[Items from a data source]

....................

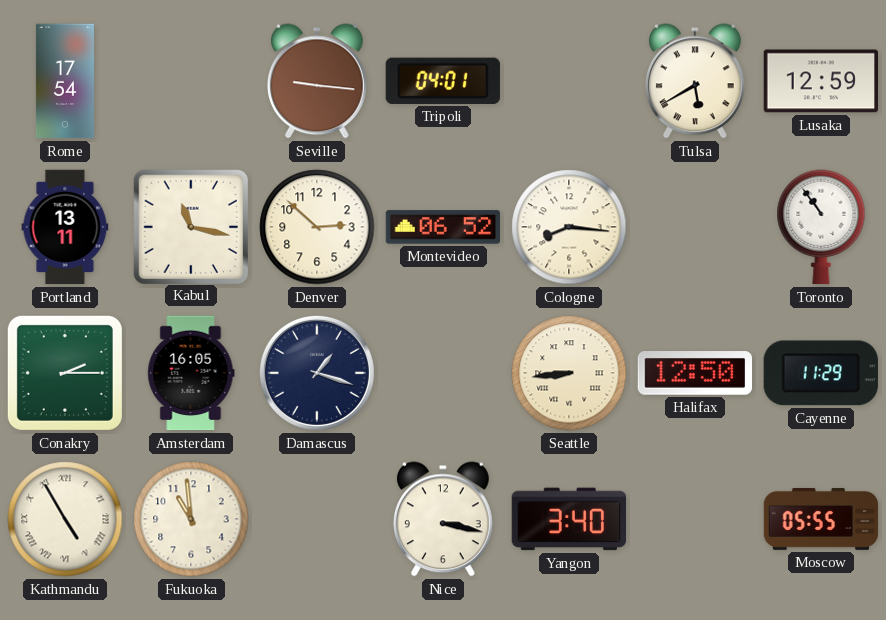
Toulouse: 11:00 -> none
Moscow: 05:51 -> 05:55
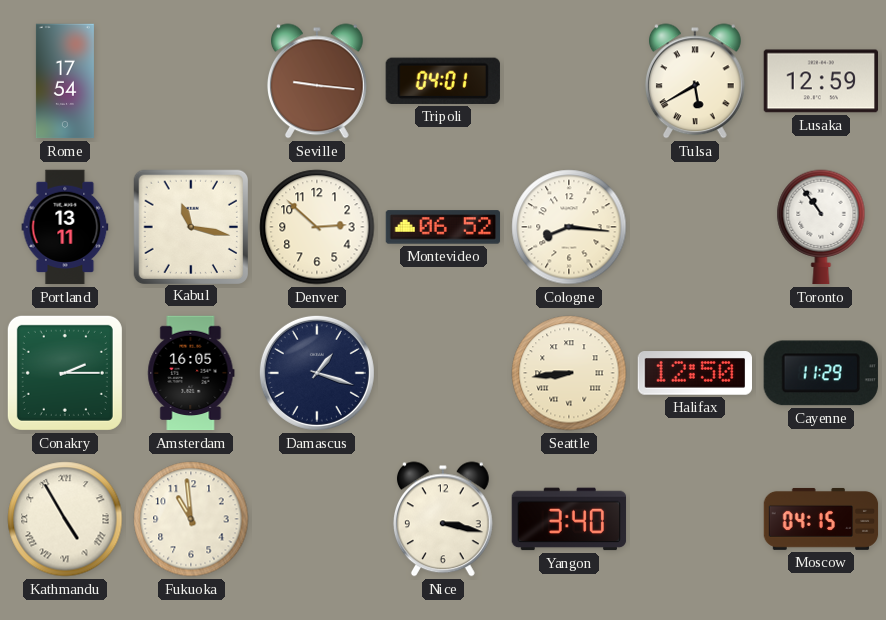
Moscow: 05:55 -> 04:15
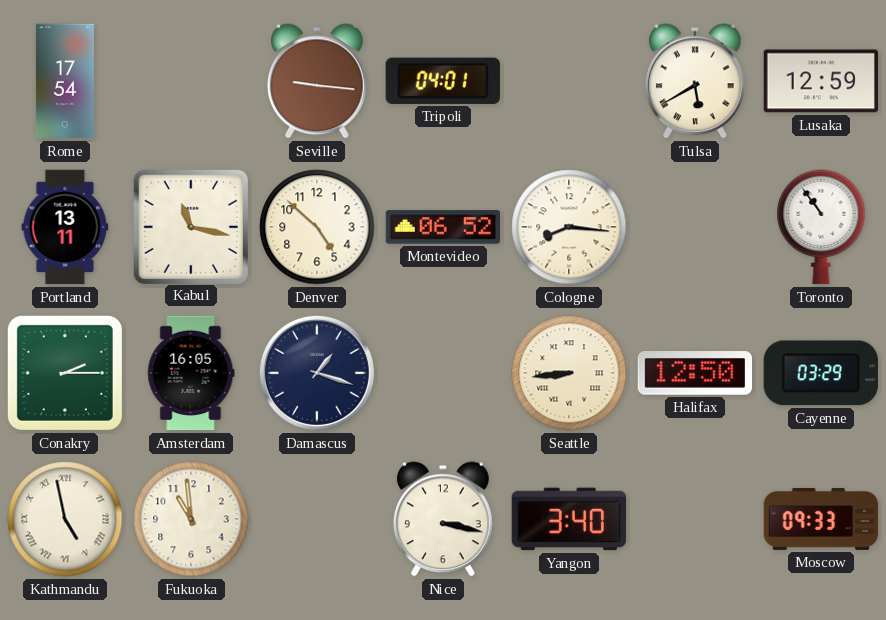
Denver: 2:52 -> 4:52
Cayenne: 11:29 -> 03:29
Kathmandu: 4:55 -> 4:58
Moscow: 04:15 -> 09:33
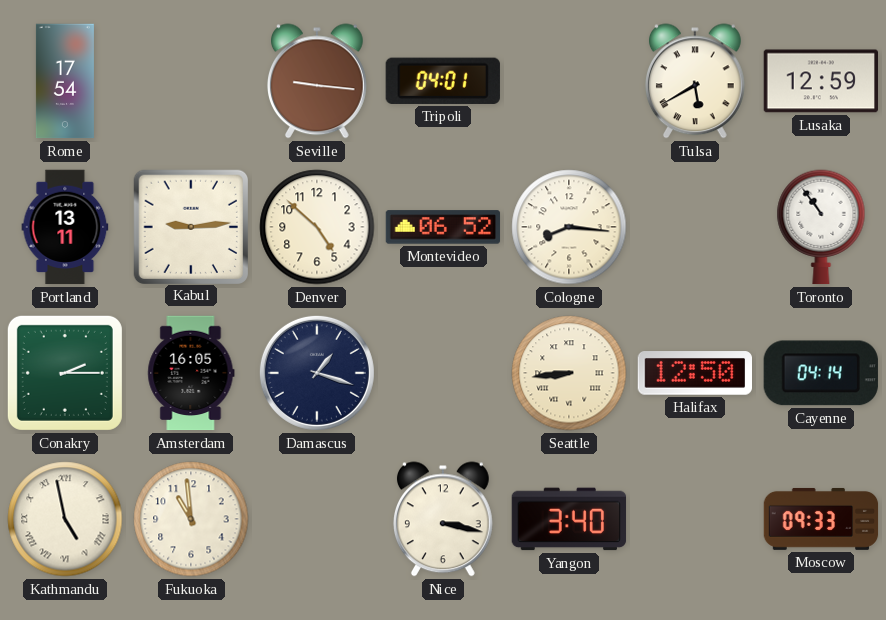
Kabul: 11:17 -> 9:14
Cayenne: 03:29 -> 04:14
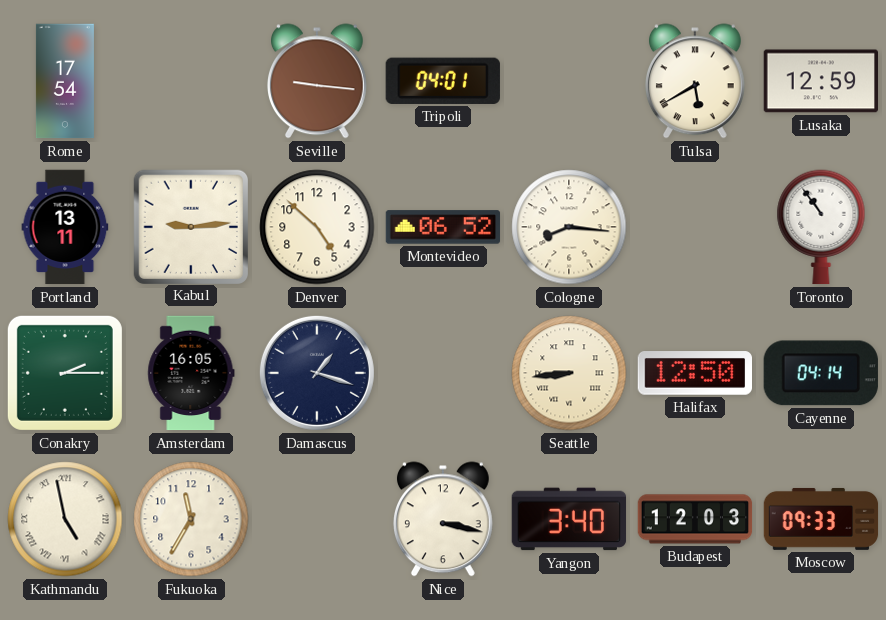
Fukuoka: 10:59 -> 11:35
Budapest: none -> 12:03
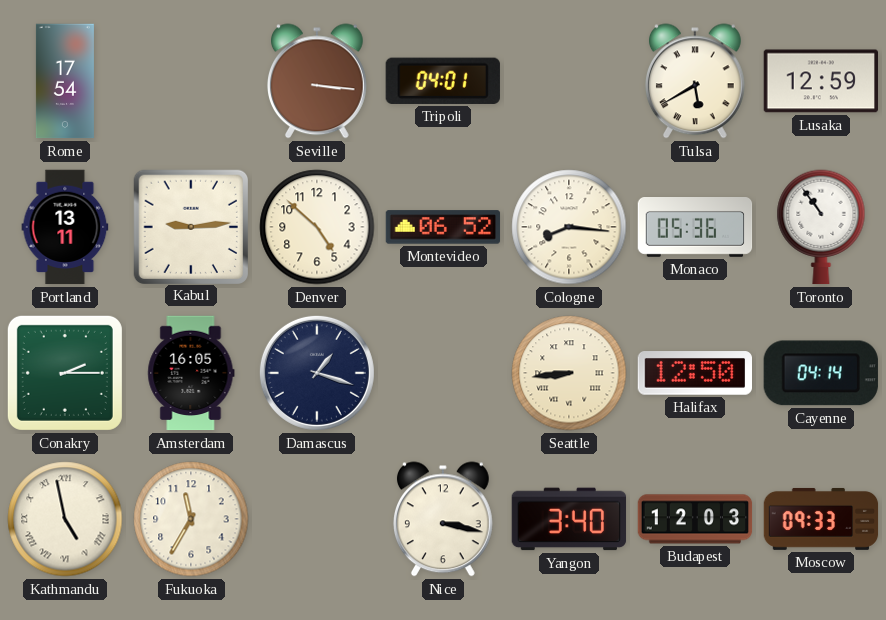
Seville: 9:16 -> 3:16
Monaco: none -> 05:36
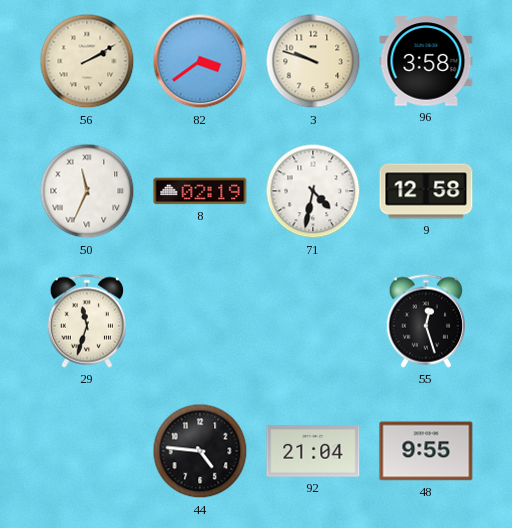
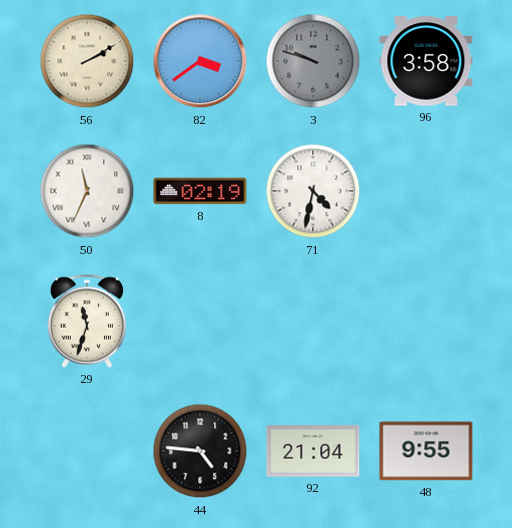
3 dial: cream -> grey
9: 12:58 -> none
55: 12:27 -> none
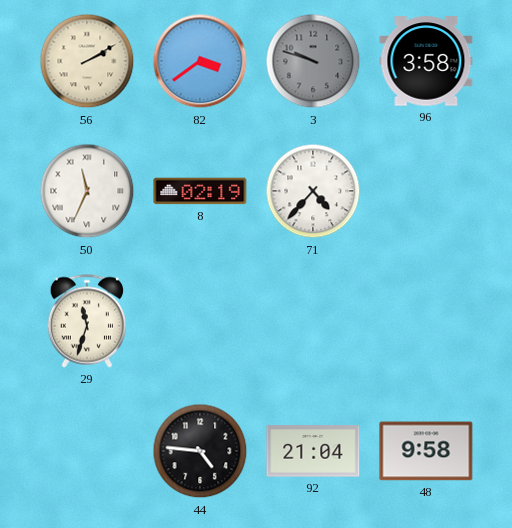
71: 4:32 -> 4:37
48: 9:55 -> 9:58
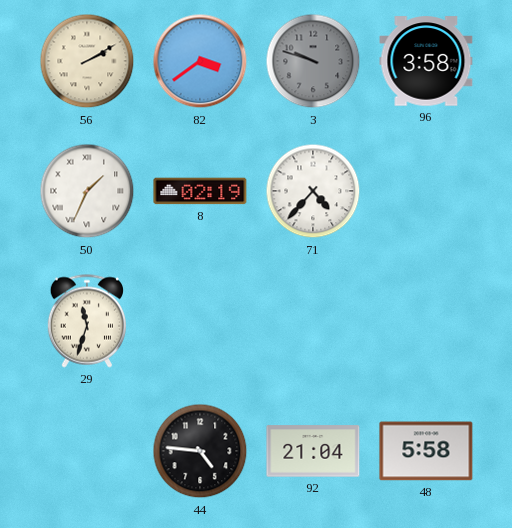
50: 11:34 -> 1:34
48: 9:58 -> 5:58
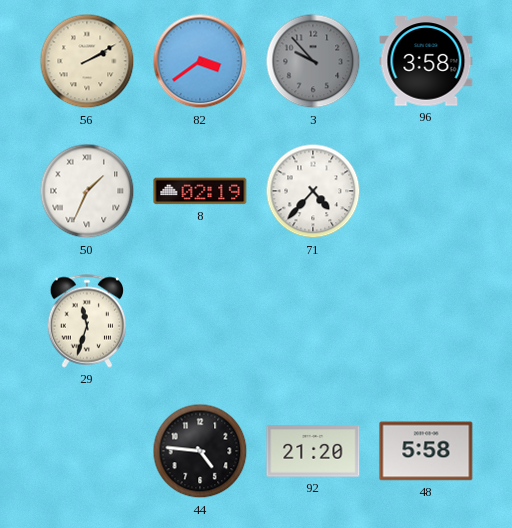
3: 9:48 -> 9:53
92: 21:04 -> 21:20
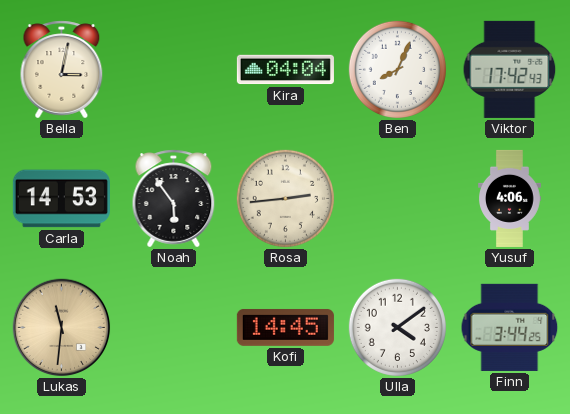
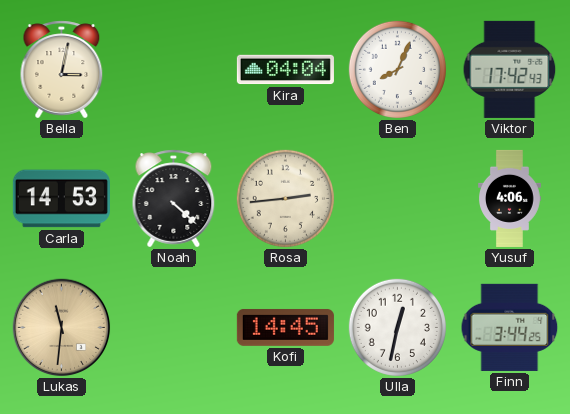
Noah: 5:54 -> 4:22
Ulla: 4:09 -> 12:32
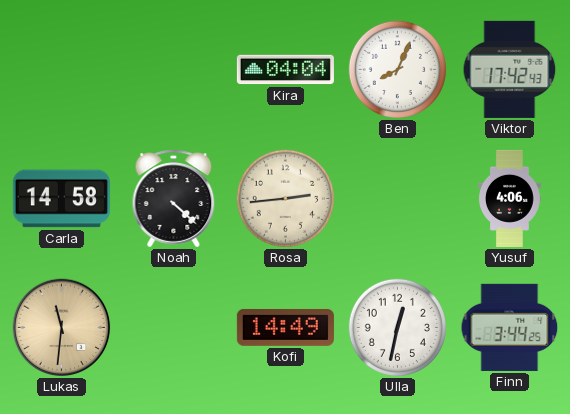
Bella: 3:02 -> none
Carla: 14:53 -> 14:58
Kofi: 14:45 -> 14:49
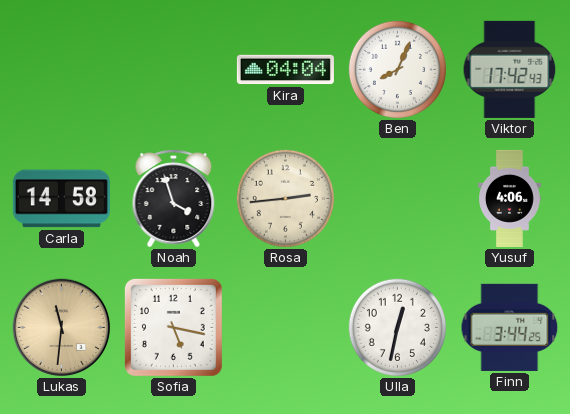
Noah: 4:22 -> 3:57
Sofia: none -> 5:17
Kofi: 14:49 -> none
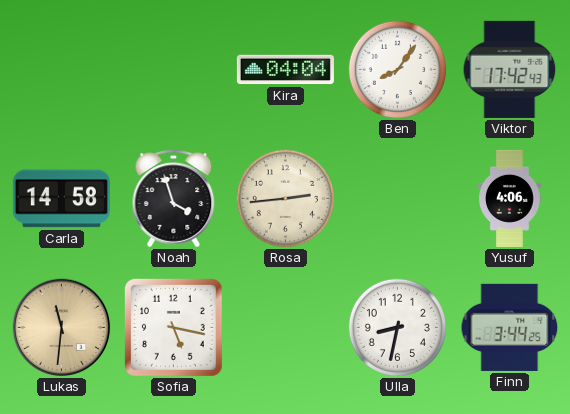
Ben: 8:04 -> 8:06
Ulla: 12:32 -> 8:32
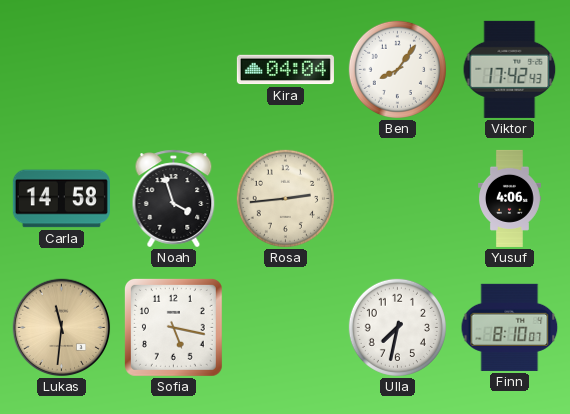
Ulla: 8:32 -> 7:32
Finn: 3:44 -> 8:10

....................

> _Stated goal_:
Please give the lines of the listing above as a JSON list of strings, one string per line, with blank lines left out and the pictures omitted.

> _Solution to the problem_:
[
  "Toulouse: 11:00 -> none",
  "Moscow: 05:51 -> 05:55",
  "Moscow: 05:55 -> 04:15",
  "Denver: 2:52 -> 4:52",
  "Cayenne: 11:29 -> 03:29",
  "Kathmandu: 4:55 -> 4:58",
  "Moscow: 04:15 -> 09:33",
  "Kabul: 11:17 -> 9:14",
  "Cayenne: 03:29 -> 04:14",
  "Fukuoka: 10:59 -> 11:35",
  "Budapest: none -> 12:03",
  "Seville: 9:16 -> 3:16",
  "Monaco: none -> 05:36",
  "3 dial: cream -> grey",
  "9: 12:58 -> none",
  "55: 12:27 -> none",
  "71: 4:32 -> 4:37",
  "48: 9:55 -> 9:58",
  "50: 11:34 -> 1:34",
  "48: 9:58 -> 5:58",
  "3: 9:48 -> 9:53",
  "92: 21:04 -> 21:20",
  "Noah: 5:54 -> 4:22",
  "Ulla: 4:09 -> 12:32",
  "Bella: 3:02 -> none",
  "Carla: 14:53 -> 14:58",
  "Kofi: 14:45 -> 14:49",
  "Noah: 4:22 -> 3:57",
  "Sofia: none -> 5:17",
  "Kofi: 14:49 -> none",
  "Ben: 8:04 -> 8:06",
  "Ulla: 12:32 -> 8:32",
  "Ulla: 8:32 -> 7:32",
  "Finn: 3:44 -> 8:10"
]